• **Task details**
All the data that follows should be repeated exactly, without a single picture.

Data extracted from a collection:
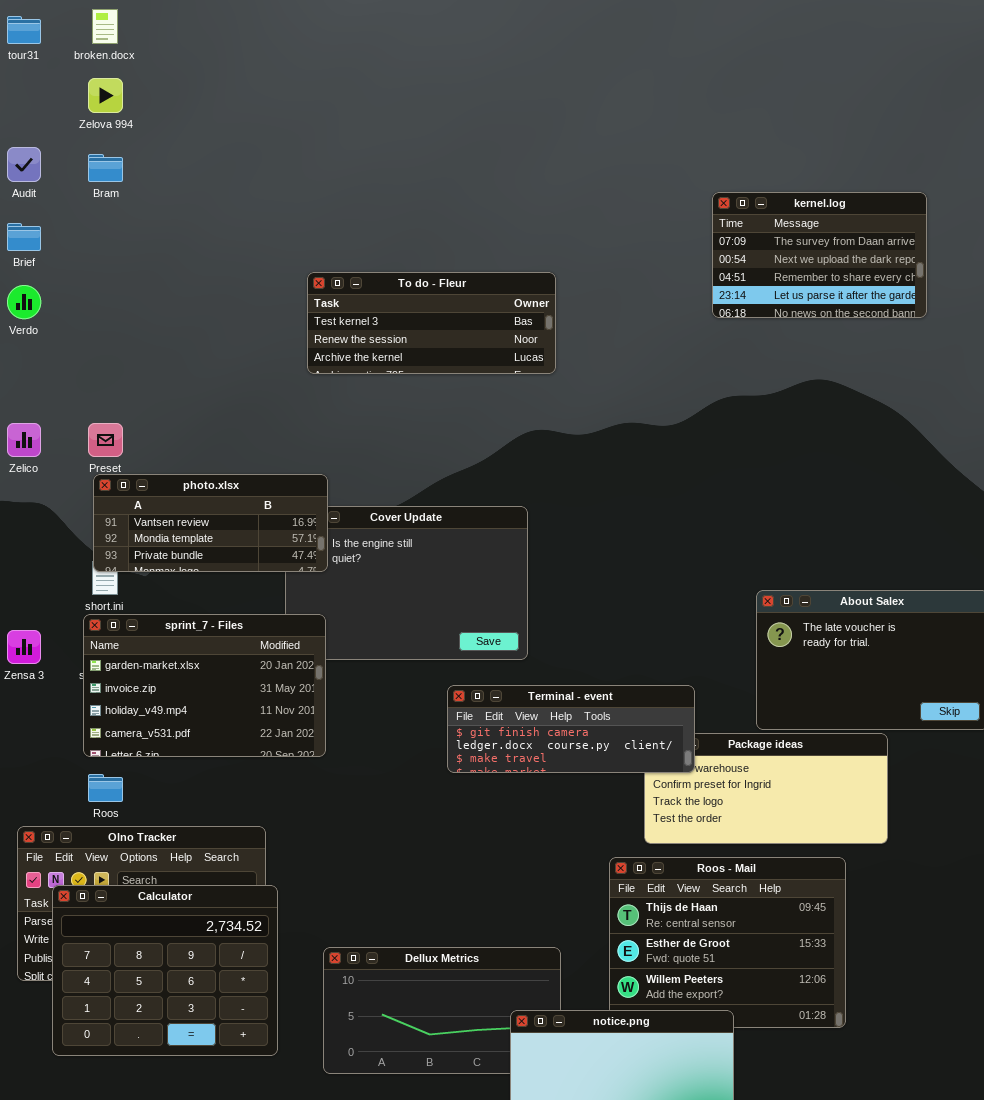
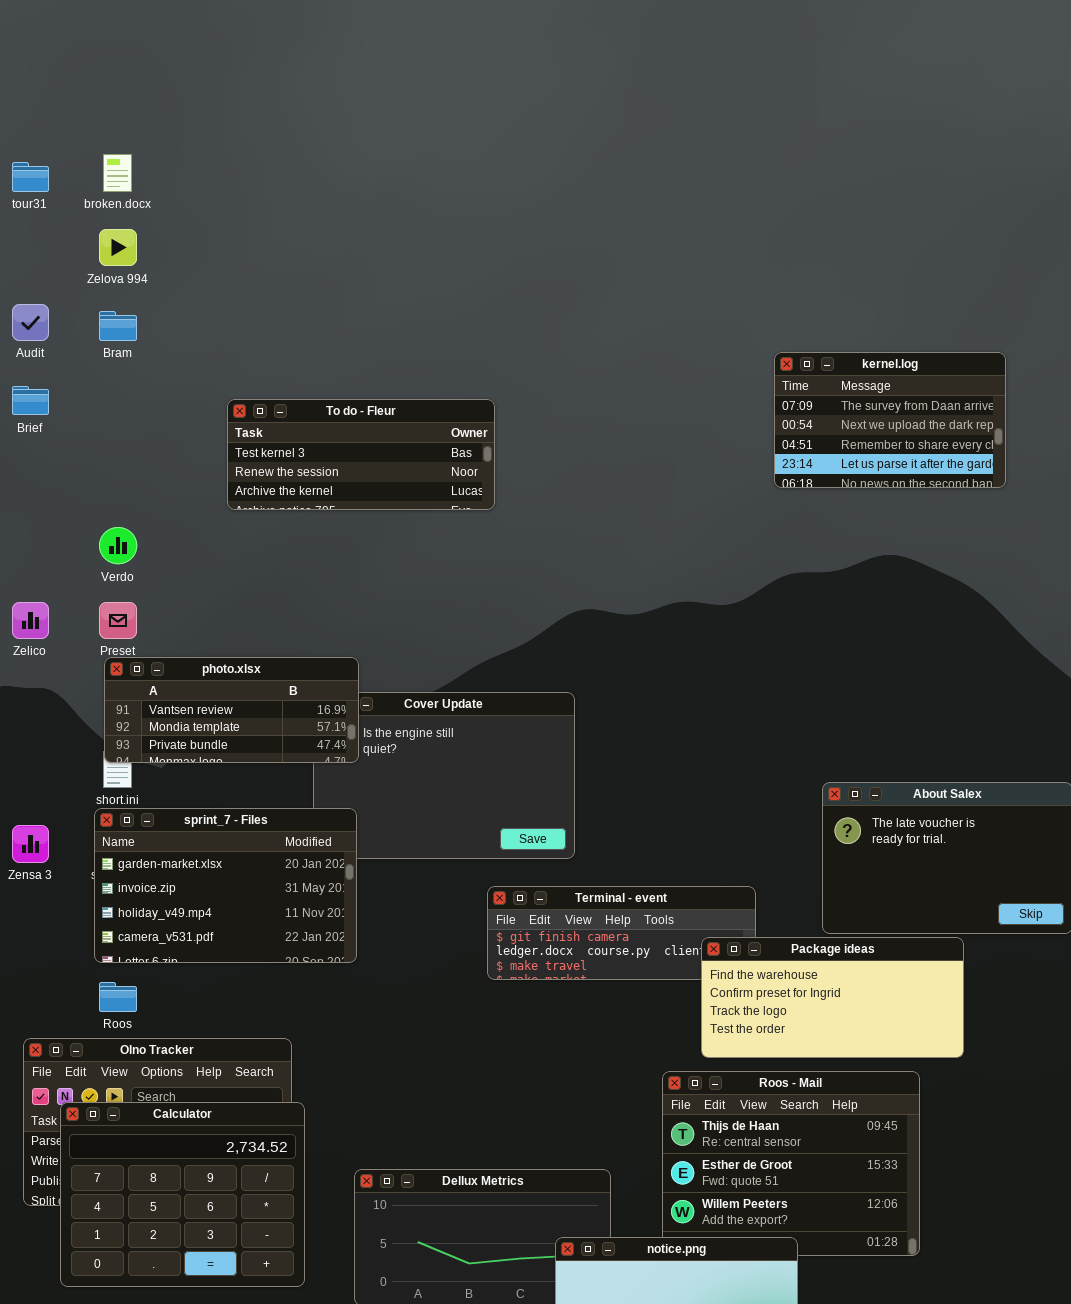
To do - Fleur: [307,272,556,374] -> [227,399,495,510], moved
Verdo: [7,285,41,319] -> [99,527,137,564], moved
Package ideas: [644,733,888,844] -> [701,937,964,1058], raised

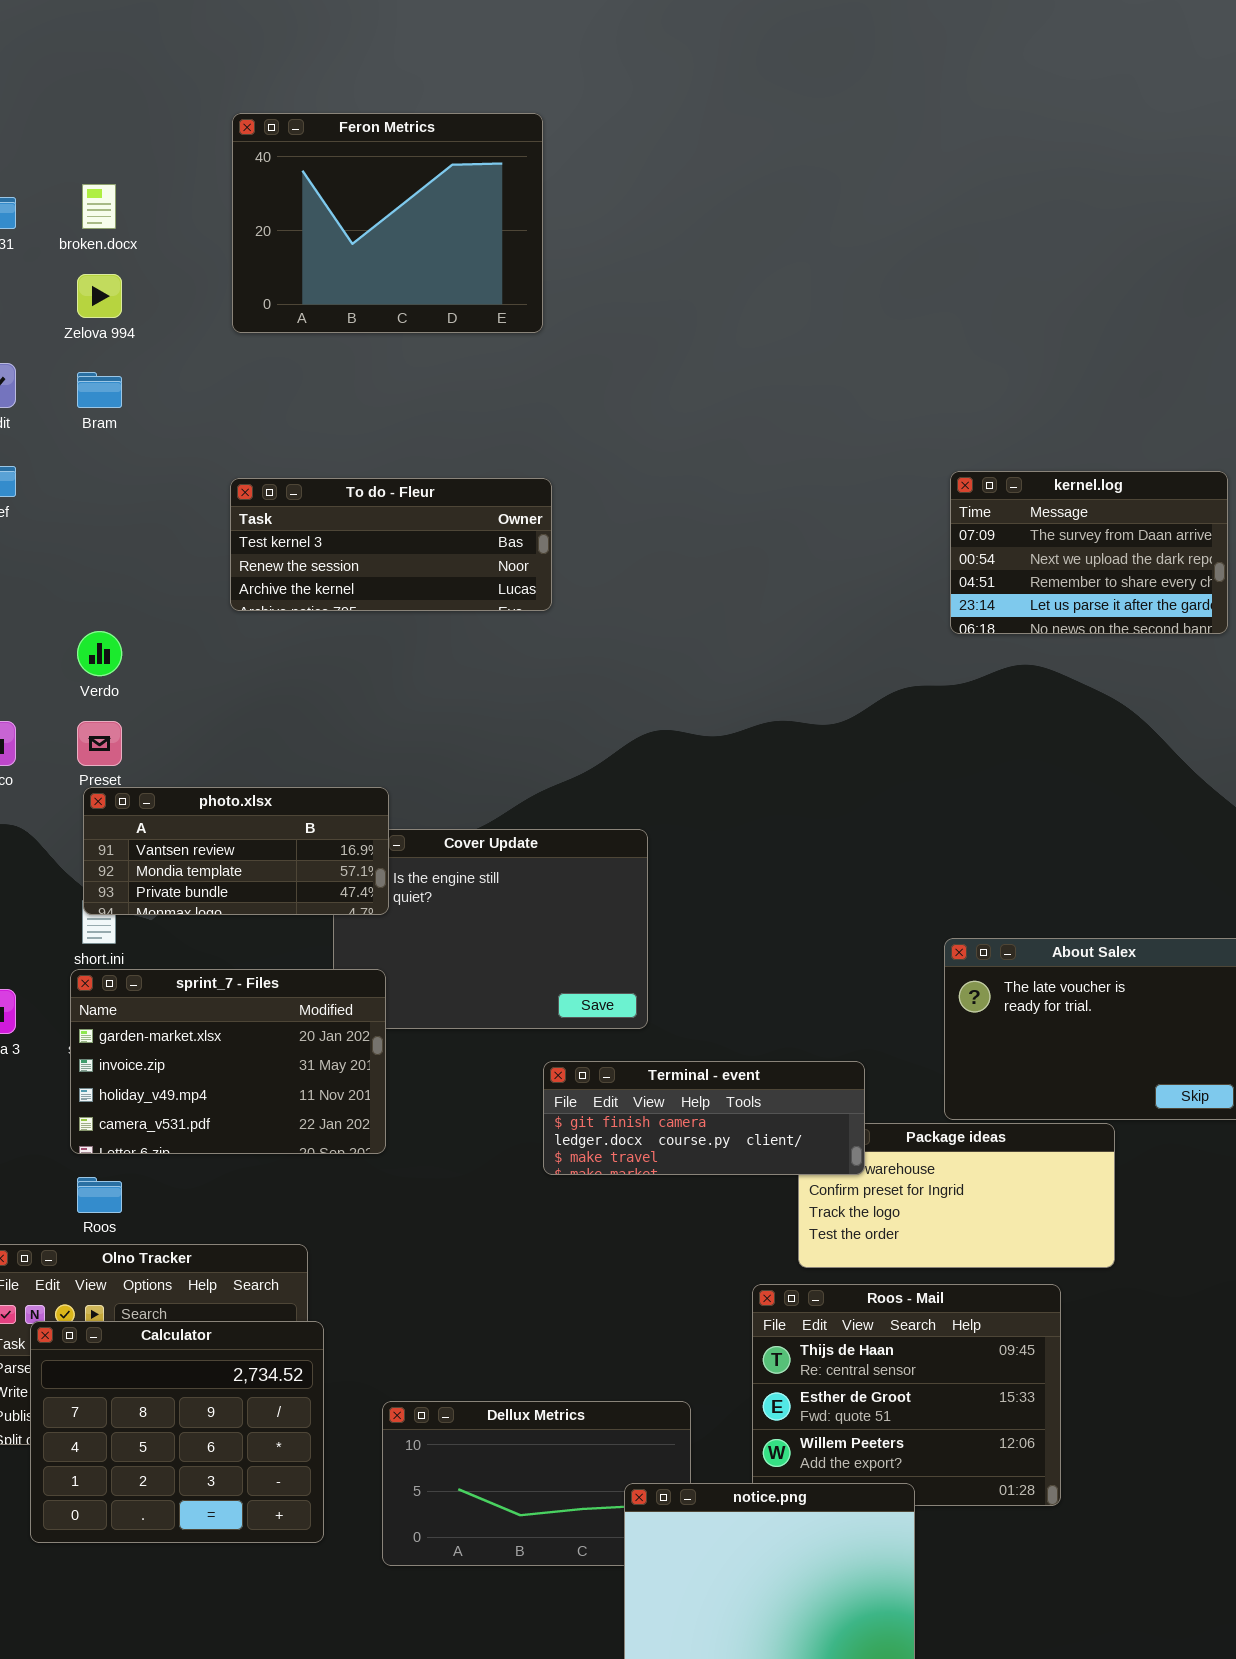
Feron Metrics: none -> [232,113,543,333], opened
kernel.log: [774,352,1006,488] -> [950,471,1228,634], moved
Terminal - event: [487,886,756,980] -> [543,1061,865,1175], raised

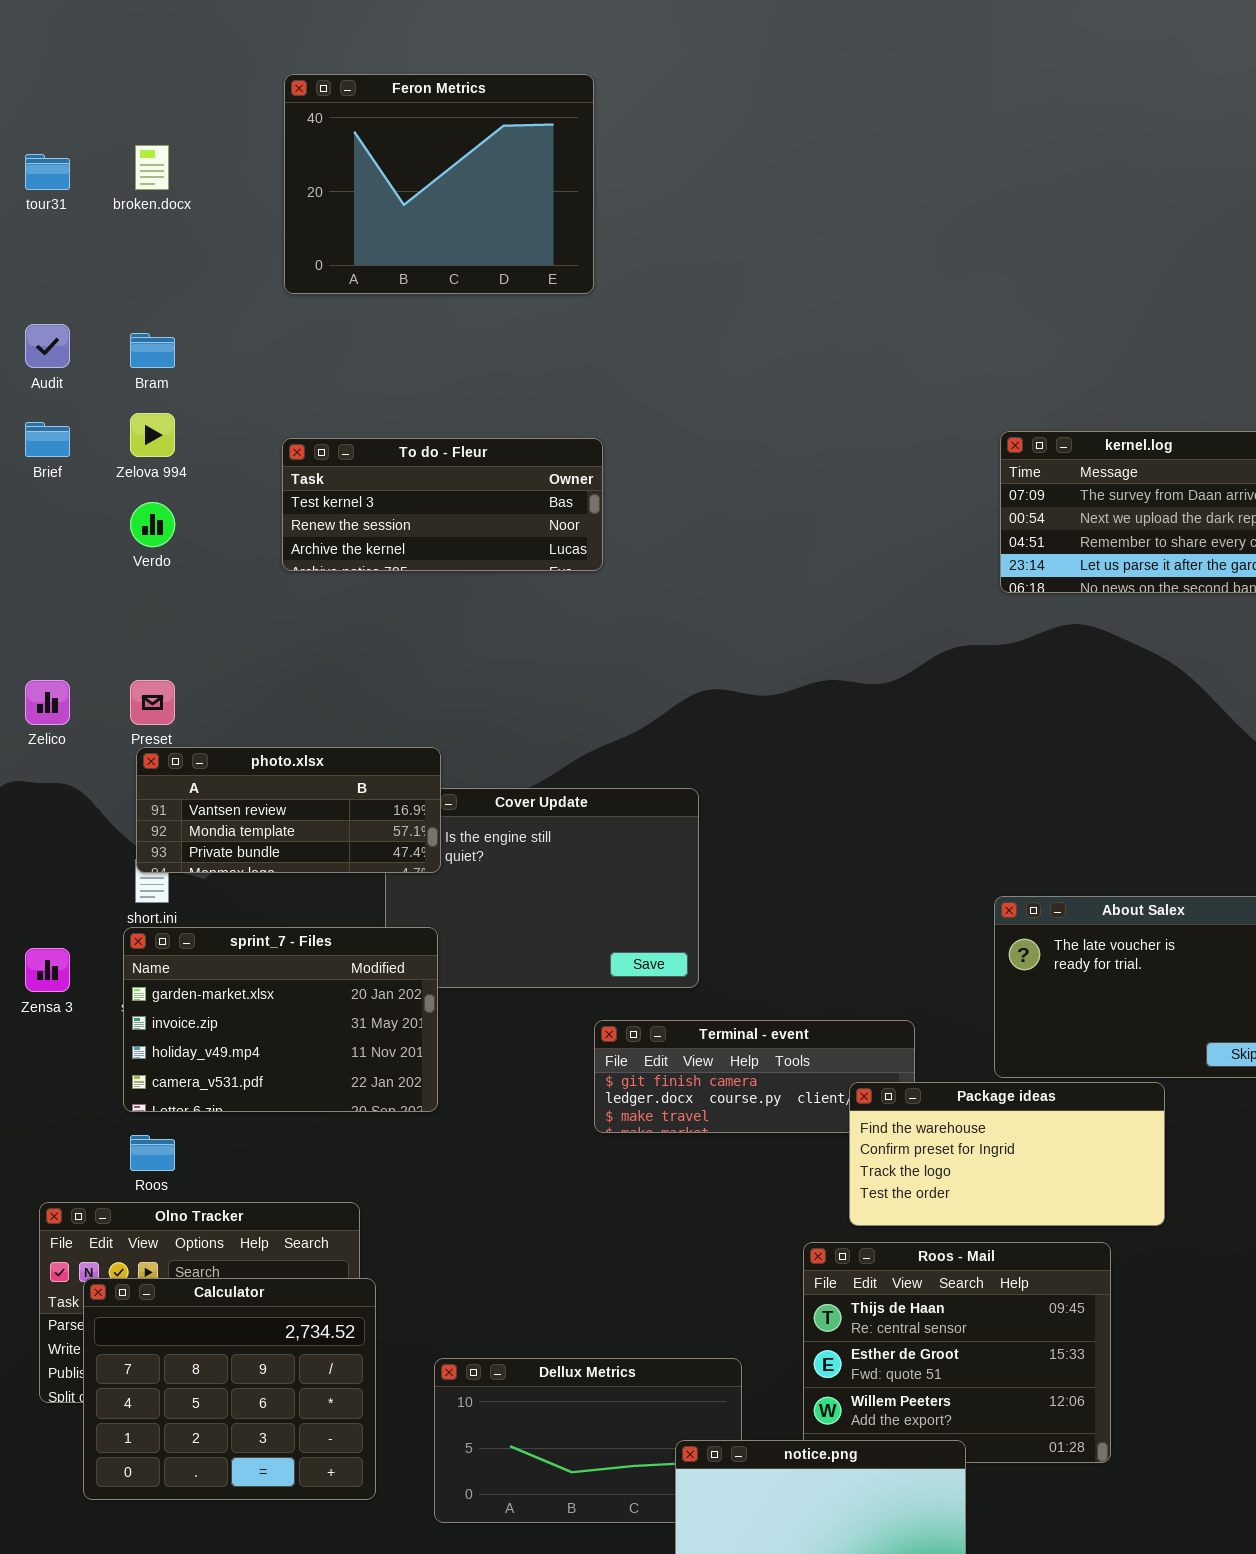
Zelova 994: [77,274,122,318] -> [130,413,175,457], moved
Verdo: [77,631,122,676] -> [130,502,175,547], moved
Package ideas: [798,1123,1115,1268] -> [849,1082,1165,1226], raised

• **Answer to this exercise**
To do - Fleur: [307,272,556,374] -> [227,399,495,510], moved
Verdo: [7,285,41,319] -> [99,527,137,564], moved
Package ideas: [644,733,888,844] -> [701,937,964,1058], raised

Feron Metrics: none -> [232,113,543,333], opened
kernel.log: [774,352,1006,488] -> [950,471,1228,634], moved
Terminal - event: [487,886,756,980] -> [543,1061,865,1175], raised

Zelova 994: [77,274,122,318] -> [130,413,175,457], moved
Verdo: [77,631,122,676] -> [130,502,175,547], moved
Package ideas: [798,1123,1115,1268] -> [849,1082,1165,1226], raised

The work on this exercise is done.